EXERCISE PROMPT -> Using the listing below, give the number of lines in which the string "turned" appears, and nothing else.

────────────────

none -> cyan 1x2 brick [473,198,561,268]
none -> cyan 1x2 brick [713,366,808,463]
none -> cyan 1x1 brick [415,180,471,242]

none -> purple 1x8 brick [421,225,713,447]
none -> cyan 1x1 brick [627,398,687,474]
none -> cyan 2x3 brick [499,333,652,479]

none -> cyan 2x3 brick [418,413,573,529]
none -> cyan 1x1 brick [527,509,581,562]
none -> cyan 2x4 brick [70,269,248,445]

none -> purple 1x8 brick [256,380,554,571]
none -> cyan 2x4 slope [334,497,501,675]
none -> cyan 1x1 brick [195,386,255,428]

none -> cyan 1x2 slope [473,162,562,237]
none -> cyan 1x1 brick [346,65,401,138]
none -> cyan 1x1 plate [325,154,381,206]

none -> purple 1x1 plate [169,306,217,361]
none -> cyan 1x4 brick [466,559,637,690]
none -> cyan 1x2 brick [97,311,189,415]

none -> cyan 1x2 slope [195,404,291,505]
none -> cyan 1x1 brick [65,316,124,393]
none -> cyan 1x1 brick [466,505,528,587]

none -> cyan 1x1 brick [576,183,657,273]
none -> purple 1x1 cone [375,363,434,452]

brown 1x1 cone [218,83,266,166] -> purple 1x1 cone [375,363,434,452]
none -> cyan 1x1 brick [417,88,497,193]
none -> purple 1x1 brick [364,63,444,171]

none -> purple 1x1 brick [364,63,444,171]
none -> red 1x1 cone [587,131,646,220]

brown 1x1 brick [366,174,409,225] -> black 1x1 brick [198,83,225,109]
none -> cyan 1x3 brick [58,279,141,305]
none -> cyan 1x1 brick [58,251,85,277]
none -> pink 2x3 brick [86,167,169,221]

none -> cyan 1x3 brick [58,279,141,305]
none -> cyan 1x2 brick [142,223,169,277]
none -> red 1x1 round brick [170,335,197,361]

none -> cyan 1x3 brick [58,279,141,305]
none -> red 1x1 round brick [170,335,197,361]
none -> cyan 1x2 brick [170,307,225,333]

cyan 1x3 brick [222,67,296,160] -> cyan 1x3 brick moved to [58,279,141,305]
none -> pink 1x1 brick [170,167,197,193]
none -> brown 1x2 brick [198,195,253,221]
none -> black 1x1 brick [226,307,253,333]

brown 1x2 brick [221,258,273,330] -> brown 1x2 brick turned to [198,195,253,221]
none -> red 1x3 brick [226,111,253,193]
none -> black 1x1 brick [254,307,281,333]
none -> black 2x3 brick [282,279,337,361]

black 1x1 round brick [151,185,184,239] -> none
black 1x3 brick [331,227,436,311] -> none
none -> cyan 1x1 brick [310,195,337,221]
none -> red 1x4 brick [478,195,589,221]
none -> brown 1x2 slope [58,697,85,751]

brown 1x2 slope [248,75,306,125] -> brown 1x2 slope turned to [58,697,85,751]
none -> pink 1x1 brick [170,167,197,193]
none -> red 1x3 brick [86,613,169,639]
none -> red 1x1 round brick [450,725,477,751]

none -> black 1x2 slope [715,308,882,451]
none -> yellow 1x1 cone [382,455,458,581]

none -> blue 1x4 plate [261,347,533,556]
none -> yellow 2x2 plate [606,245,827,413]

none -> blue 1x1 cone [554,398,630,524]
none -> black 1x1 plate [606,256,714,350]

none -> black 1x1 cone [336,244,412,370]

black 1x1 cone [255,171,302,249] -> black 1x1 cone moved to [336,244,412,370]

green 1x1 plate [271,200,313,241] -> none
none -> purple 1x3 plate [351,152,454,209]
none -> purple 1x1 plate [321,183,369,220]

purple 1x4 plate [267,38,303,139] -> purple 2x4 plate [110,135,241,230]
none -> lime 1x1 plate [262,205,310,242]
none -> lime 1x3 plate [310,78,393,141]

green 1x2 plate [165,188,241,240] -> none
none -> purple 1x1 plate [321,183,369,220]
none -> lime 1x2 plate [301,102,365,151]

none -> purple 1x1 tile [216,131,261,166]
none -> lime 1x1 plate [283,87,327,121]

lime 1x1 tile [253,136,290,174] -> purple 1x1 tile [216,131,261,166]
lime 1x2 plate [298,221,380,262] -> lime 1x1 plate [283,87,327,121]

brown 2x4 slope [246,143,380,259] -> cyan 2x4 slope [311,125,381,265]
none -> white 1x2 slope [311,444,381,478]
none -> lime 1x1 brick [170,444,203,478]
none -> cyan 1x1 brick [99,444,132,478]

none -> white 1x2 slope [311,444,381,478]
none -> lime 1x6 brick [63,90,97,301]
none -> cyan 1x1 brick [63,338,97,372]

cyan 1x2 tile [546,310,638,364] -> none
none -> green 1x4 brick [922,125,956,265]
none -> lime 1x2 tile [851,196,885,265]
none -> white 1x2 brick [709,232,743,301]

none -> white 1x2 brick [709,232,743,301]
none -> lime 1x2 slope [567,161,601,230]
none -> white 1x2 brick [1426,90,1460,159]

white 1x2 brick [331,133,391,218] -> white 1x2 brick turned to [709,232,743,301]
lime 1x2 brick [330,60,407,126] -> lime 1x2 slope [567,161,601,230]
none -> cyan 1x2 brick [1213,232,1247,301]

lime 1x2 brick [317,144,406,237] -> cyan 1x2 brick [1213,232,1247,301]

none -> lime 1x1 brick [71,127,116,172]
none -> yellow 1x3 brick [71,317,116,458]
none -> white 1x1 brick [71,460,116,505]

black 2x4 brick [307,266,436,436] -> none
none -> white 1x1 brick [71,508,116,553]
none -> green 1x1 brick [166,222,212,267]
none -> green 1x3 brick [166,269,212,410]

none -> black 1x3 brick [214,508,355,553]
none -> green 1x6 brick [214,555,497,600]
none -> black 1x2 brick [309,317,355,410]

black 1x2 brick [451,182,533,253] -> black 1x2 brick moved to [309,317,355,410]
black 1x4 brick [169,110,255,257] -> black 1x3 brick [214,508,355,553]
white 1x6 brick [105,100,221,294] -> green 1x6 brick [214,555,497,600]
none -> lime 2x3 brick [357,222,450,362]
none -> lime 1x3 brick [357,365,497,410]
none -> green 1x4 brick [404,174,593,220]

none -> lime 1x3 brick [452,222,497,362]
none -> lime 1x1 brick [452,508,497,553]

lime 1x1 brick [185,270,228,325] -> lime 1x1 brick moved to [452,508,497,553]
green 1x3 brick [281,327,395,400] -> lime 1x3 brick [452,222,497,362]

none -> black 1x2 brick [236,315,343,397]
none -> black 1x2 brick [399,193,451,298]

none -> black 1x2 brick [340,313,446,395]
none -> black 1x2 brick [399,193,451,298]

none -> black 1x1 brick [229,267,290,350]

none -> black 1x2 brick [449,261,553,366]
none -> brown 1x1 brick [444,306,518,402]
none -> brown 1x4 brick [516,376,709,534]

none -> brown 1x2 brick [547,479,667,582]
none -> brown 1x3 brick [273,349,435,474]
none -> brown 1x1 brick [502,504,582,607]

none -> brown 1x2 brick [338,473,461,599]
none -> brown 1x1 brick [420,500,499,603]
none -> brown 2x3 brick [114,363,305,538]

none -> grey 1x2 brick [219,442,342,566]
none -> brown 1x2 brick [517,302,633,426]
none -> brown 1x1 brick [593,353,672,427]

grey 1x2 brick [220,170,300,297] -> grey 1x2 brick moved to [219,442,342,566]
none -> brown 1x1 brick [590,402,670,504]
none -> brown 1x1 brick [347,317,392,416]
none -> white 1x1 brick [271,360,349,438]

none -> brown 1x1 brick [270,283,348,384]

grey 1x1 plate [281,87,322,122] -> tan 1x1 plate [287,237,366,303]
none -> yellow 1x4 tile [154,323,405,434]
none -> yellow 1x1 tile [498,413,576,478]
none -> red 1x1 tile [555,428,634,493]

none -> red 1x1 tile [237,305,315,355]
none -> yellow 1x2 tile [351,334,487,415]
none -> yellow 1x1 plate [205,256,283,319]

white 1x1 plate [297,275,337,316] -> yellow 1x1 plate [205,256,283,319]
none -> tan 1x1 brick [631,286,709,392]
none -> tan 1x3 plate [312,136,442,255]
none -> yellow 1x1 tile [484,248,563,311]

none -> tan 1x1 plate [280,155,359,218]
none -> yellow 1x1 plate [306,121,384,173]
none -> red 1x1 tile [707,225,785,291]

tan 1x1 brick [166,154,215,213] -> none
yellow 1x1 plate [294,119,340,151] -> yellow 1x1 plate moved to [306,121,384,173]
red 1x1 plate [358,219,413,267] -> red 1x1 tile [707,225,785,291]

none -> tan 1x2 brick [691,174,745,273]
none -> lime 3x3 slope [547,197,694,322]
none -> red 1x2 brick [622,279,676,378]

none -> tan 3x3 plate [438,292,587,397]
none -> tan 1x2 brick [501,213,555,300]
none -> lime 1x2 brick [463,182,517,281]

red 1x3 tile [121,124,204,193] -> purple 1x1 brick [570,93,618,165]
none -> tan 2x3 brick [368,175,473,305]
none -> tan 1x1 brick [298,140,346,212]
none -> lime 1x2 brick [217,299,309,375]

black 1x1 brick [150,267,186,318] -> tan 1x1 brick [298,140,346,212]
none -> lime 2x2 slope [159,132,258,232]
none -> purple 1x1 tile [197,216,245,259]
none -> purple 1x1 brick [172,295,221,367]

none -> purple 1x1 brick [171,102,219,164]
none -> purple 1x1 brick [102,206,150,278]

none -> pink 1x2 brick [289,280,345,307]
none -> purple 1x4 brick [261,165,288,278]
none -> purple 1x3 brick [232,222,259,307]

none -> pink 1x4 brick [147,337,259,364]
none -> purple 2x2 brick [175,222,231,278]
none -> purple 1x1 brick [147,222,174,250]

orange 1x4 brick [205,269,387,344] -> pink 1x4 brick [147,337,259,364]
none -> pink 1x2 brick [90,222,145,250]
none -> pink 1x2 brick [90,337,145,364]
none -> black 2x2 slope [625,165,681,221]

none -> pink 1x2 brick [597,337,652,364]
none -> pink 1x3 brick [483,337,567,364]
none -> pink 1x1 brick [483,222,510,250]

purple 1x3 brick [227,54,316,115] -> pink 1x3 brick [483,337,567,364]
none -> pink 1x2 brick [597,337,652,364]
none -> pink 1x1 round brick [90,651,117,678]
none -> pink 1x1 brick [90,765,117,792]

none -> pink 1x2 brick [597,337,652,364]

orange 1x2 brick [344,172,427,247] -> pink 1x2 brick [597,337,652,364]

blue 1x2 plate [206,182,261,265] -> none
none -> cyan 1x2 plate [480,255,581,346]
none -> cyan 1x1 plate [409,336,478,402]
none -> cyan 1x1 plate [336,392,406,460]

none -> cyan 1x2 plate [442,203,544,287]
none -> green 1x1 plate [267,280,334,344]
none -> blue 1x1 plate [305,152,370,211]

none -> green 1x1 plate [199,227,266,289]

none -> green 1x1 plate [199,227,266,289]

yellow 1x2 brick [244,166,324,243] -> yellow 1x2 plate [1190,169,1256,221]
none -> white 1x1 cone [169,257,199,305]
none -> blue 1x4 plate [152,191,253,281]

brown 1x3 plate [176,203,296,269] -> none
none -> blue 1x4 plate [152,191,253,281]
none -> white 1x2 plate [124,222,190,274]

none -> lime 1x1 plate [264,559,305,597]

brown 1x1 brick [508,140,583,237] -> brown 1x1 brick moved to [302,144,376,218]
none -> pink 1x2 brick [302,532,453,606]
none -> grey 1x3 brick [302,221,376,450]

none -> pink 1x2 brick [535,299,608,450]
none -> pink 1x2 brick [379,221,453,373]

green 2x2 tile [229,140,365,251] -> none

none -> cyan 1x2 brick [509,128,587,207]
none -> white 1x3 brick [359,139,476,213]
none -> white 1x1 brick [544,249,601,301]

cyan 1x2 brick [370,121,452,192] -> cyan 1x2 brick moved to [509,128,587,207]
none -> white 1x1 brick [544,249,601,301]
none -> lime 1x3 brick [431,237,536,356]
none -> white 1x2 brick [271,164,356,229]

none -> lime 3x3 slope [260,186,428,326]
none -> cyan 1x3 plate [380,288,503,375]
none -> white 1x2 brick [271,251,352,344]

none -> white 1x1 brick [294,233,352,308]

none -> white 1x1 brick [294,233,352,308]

────────────────

RESULT OF THE TASK -> 3